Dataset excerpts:
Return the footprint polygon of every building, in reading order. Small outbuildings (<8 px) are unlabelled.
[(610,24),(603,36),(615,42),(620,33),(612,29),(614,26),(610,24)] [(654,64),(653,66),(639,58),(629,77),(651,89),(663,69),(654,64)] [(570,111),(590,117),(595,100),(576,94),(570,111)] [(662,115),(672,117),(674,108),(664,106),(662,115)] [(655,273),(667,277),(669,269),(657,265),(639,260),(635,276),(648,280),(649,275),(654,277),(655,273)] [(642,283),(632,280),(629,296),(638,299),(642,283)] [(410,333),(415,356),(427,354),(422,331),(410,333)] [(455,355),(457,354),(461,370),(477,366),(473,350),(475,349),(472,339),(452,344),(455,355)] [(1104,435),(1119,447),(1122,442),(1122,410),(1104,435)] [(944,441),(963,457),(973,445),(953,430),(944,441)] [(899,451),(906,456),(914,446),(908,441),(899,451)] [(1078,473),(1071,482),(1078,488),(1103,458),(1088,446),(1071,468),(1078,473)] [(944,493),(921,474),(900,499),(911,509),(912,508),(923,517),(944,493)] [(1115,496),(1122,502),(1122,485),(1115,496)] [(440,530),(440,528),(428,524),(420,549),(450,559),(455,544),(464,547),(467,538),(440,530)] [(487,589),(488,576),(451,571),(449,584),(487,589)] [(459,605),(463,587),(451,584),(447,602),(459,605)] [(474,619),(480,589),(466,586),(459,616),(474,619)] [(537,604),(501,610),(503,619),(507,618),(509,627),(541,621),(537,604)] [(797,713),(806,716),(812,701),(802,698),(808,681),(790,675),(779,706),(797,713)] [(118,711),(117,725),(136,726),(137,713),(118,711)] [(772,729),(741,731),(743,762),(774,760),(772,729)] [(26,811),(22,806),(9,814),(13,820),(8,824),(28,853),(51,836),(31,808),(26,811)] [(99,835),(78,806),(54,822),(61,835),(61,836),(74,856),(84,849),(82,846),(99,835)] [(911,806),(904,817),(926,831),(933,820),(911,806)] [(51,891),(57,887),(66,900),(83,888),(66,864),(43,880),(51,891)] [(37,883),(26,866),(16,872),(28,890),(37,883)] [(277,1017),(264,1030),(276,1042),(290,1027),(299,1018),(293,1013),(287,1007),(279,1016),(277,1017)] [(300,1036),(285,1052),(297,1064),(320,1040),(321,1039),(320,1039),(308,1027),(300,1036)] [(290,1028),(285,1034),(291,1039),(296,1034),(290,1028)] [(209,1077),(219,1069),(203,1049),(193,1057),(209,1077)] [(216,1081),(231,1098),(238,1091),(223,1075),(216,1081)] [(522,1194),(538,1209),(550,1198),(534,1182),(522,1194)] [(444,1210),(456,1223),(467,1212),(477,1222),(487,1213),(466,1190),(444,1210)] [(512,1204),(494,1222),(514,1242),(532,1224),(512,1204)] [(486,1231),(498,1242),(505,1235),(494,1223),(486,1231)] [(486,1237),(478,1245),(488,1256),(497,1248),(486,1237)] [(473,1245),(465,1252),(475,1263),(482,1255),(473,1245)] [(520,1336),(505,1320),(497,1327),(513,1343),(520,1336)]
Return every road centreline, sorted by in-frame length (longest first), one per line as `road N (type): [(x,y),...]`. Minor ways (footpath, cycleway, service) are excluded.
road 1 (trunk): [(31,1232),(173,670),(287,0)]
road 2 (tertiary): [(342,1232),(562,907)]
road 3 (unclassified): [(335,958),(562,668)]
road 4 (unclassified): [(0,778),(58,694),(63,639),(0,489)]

▶ **WHAT YOU WILL DO**
Your answer should hold the line with "Return every road" and each line after it to the end of the data, retyped exactly. Include no other lines.

▶ **PROBLEM SOLUTION**
Return every road centreline, sorted by in-frame length (longest first), one per line as `road N (type): [(x,y),...]`. Minor ways (footpath, cycleway, service) are excluded.
road 1 (trunk): [(31,1232),(173,670),(287,0)]
road 2 (tertiary): [(342,1232),(562,907)]
road 3 (unclassified): [(335,958),(562,668)]
road 4 (unclassified): [(0,778),(58,694),(63,639),(0,489)]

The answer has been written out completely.